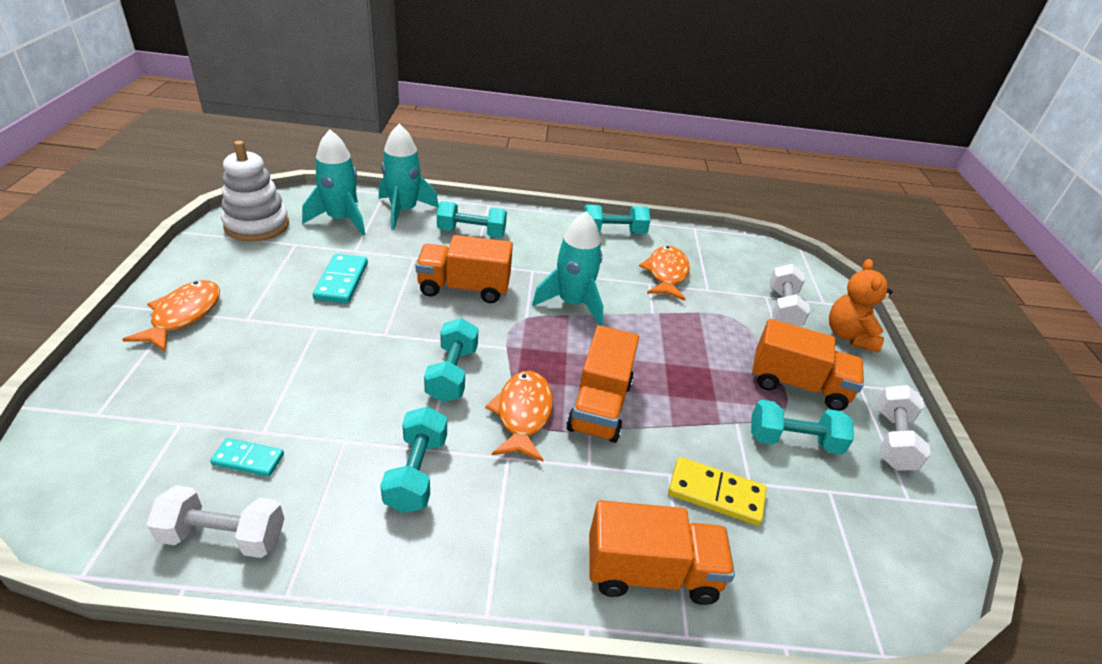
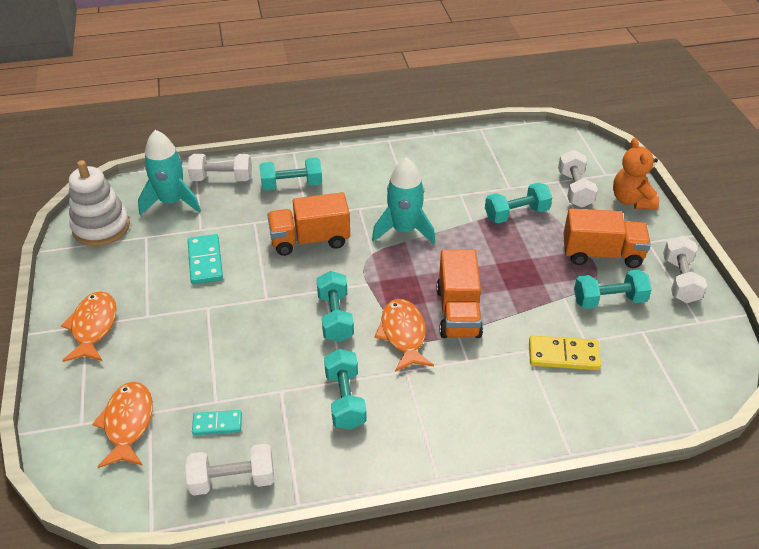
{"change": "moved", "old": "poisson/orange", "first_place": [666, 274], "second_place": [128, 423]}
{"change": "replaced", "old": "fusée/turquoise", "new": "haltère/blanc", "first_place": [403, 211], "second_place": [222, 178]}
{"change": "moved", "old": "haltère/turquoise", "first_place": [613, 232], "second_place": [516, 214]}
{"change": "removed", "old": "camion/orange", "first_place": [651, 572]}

○ ○ ○

Task description: Give back the full listing above word for word, and let no picture through.

Solution for this task:
{"change": "moved", "old": "poisson/orange", "first_place": [666, 274], "second_place": [128, 423]}
{"change": "replaced", "old": "fusée/turquoise", "new": "haltère/blanc", "first_place": [403, 211], "second_place": [222, 178]}
{"change": "moved", "old": "haltère/turquoise", "first_place": [613, 232], "second_place": [516, 214]}
{"change": "removed", "old": "camion/orange", "first_place": [651, 572]}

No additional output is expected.